▶ **What the task requires**
Find the line containing "building: none -> [338,173,367,255]" in the listing below. Repeat it exactly, along with each following line up to and including the one containing "building: [217,329,313,379] -> none".

#### Supplied data ####

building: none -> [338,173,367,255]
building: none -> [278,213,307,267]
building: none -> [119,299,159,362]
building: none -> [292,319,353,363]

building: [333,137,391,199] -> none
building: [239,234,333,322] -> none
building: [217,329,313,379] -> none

####
#### Supplied data ####

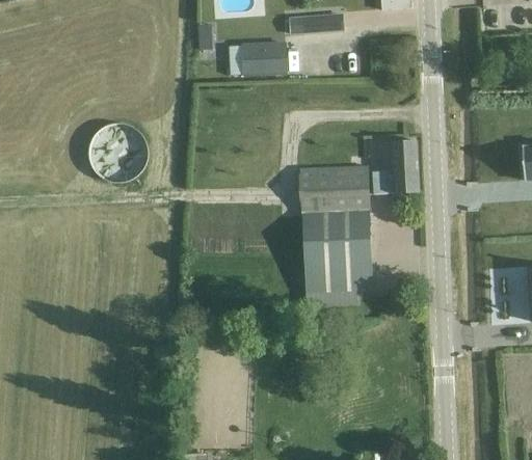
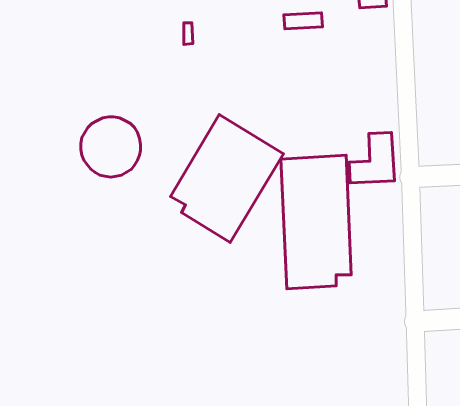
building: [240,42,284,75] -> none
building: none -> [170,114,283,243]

####

▶ **Your solution**
building: none -> [338,173,367,255]
building: none -> [278,213,307,267]
building: none -> [119,299,159,362]
building: none -> [292,319,353,363]

building: [333,137,391,199] -> none
building: [239,234,333,322] -> none
building: [217,329,313,379] -> none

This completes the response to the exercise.